Scene difference descriptions
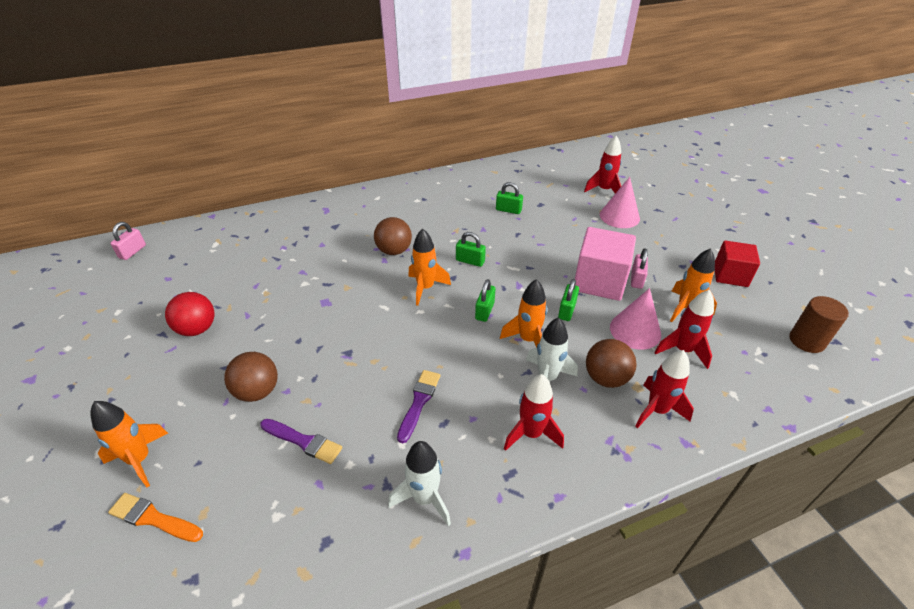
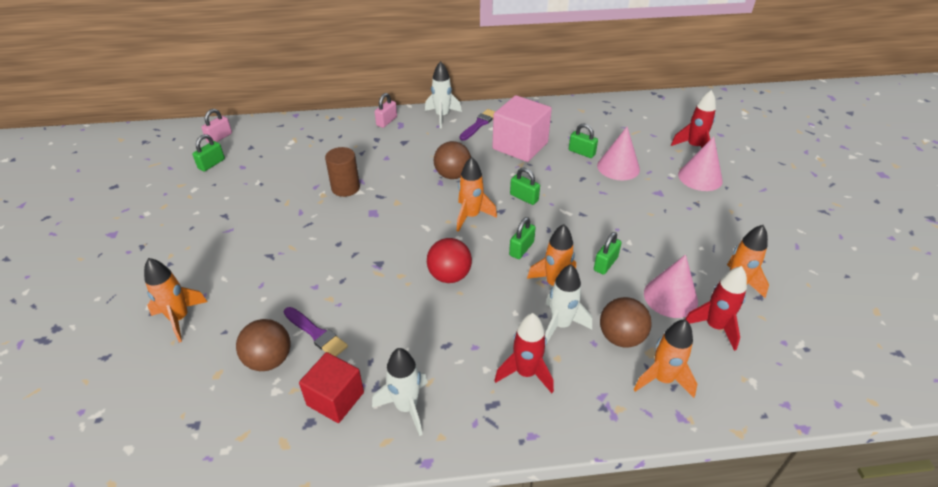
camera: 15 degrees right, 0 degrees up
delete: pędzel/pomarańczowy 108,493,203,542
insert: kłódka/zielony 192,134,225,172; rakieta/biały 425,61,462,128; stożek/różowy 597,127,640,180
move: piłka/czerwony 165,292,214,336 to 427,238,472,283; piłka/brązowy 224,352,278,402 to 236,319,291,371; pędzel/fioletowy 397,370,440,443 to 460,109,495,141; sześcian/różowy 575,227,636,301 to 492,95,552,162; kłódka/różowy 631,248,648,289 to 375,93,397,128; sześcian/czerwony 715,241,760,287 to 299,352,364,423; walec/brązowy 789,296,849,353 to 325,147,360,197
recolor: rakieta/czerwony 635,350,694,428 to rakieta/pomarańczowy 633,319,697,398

# What is expected
Reproduce all of the data exactly; the pictures do not belong in the copy.

# Your solution
camera: 15 degrees right, 0 degrees up
delete: pędzel/pomarańczowy 108,493,203,542
insert: kłódka/zielony 192,134,225,172; rakieta/biały 425,61,462,128; stożek/różowy 597,127,640,180
move: piłka/czerwony 165,292,214,336 to 427,238,472,283; piłka/brązowy 224,352,278,402 to 236,319,291,371; pędzel/fioletowy 397,370,440,443 to 460,109,495,141; sześcian/różowy 575,227,636,301 to 492,95,552,162; kłódka/różowy 631,248,648,289 to 375,93,397,128; sześcian/czerwony 715,241,760,287 to 299,352,364,423; walec/brązowy 789,296,849,353 to 325,147,360,197
recolor: rakieta/czerwony 635,350,694,428 to rakieta/pomarańczowy 633,319,697,398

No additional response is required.